● **Dataset entries**
■ ■ ■ ■ ■

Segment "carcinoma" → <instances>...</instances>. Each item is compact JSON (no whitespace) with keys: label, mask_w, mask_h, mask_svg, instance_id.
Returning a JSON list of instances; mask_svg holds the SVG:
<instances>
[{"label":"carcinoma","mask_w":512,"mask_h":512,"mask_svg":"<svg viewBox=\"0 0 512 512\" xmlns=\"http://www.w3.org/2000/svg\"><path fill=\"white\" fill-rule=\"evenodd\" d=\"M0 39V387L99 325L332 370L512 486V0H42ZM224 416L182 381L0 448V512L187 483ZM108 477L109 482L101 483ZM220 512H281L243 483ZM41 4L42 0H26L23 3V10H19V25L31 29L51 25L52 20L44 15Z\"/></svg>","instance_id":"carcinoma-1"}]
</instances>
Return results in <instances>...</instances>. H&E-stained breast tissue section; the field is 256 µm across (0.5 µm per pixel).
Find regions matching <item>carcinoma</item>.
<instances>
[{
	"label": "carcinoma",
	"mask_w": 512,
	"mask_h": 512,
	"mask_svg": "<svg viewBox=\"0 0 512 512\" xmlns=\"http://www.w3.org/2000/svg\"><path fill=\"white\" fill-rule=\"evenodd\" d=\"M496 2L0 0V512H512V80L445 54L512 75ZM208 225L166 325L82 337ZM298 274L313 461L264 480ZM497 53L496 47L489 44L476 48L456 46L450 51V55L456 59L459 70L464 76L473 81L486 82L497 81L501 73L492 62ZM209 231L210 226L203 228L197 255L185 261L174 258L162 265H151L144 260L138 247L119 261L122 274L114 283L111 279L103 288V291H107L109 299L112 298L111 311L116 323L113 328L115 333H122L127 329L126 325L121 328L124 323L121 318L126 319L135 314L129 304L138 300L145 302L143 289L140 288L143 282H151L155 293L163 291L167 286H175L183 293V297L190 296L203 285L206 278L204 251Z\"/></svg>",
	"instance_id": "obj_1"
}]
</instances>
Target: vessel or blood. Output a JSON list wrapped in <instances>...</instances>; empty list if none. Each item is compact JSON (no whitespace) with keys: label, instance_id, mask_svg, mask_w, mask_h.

■ ■ ■ ■ ■

● **EXERCISE**
Extract the listing in its entirety and repeat it exactly.

● **SOLUTION**
Segment "carcinoma" → <instances>...</instances>. Each item is compact JSON (no whitespace) with keys: label, mask_w, mask_h, mask_svg, instance_id.
Returning a JSON list of instances; mask_svg holds the SVG:
<instances>
[{"label":"carcinoma","mask_w":512,"mask_h":512,"mask_svg":"<svg viewBox=\"0 0 512 512\" xmlns=\"http://www.w3.org/2000/svg\"><path fill=\"white\" fill-rule=\"evenodd\" d=\"M0 39V387L99 325L332 370L512 486V0H42ZM224 416L182 381L0 448V512L187 483ZM108 477L109 482L101 483ZM220 512H281L243 483ZM41 4L42 0H26L23 3V10H19V25L31 29L51 25L52 20L44 15Z\"/></svg>","instance_id":"carcinoma-1"}]
</instances>
Return results in <instances>...</instances>. H&E-stained breast tissue section; the field is 256 µm across (0.5 µm per pixel).
Find regions matching <item>carcinoma</item>.
<instances>
[{
	"label": "carcinoma",
	"mask_w": 512,
	"mask_h": 512,
	"mask_svg": "<svg viewBox=\"0 0 512 512\" xmlns=\"http://www.w3.org/2000/svg\"><path fill=\"white\" fill-rule=\"evenodd\" d=\"M496 2L0 0V512H512V80L445 54L512 75ZM208 225L166 325L82 337ZM298 274L313 461L264 480ZM497 53L496 47L489 44L476 48L456 46L450 51V55L456 59L459 70L464 76L473 81L486 82L497 81L501 73L492 62ZM209 231L210 226L203 228L197 255L185 261L174 258L162 265H151L144 260L138 247L119 261L122 274L114 283L111 279L103 288V291H107L109 299L112 298L111 311L116 323L113 328L115 333H122L127 329L126 325L121 328L124 323L121 318L126 319L135 314L129 304L138 300L145 302L143 289L140 288L143 282H151L155 293L163 291L167 286H175L183 293V297L190 296L203 285L206 278L204 251Z\"/></svg>",
	"instance_id": "obj_1"
}]
</instances>
Target: vessel or blood. Output a JSON list wrapped in <instances>...</instances>; empty list if none. Each item is compact JSON (no whitespace) with keys: label, instance_id, mask_svg, mask_w, mask_h.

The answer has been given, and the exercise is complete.